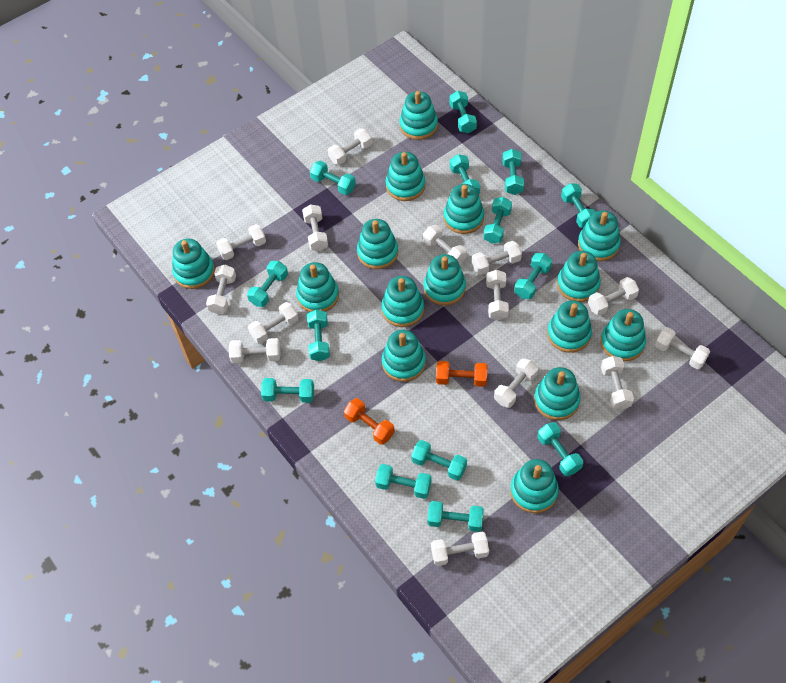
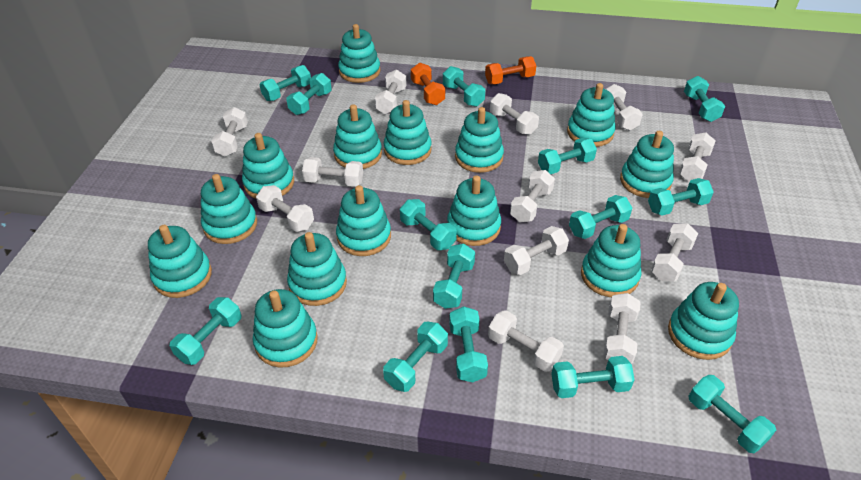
white dumbbell: 14 -> 12

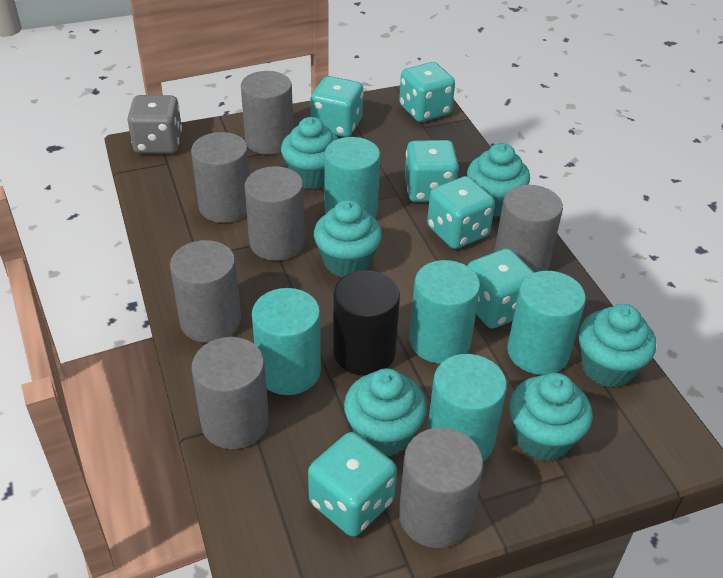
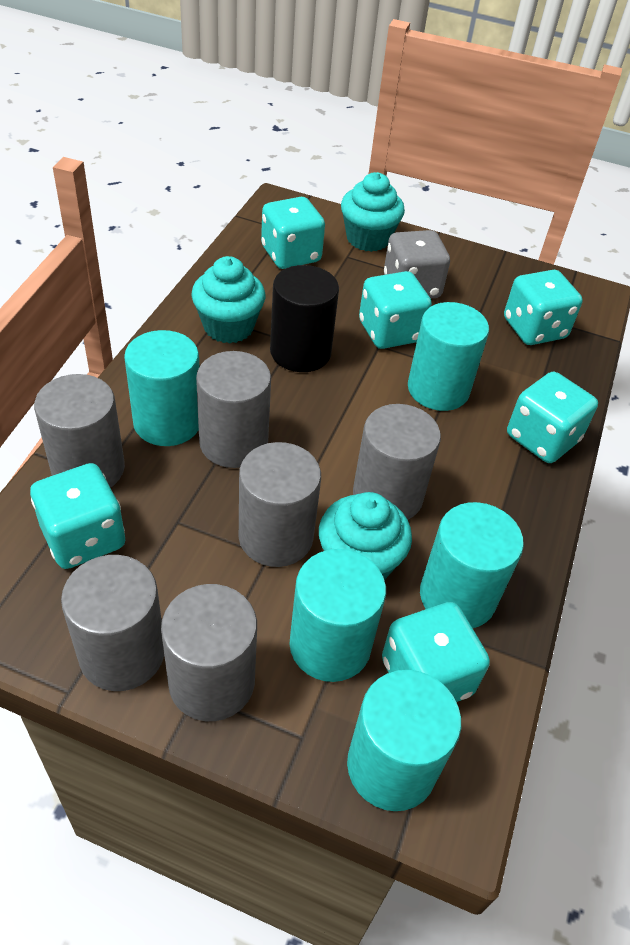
grey cylinder: 7 -> 6
turquoise cupcake: 6 -> 3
..............................
--- Exercise directions ---
Each line of the data above must be repeated exactly, images excluded.

--- Answer box ---
white dumbbell: 14 -> 12

grey cylinder: 7 -> 6
turquoise cupcake: 6 -> 3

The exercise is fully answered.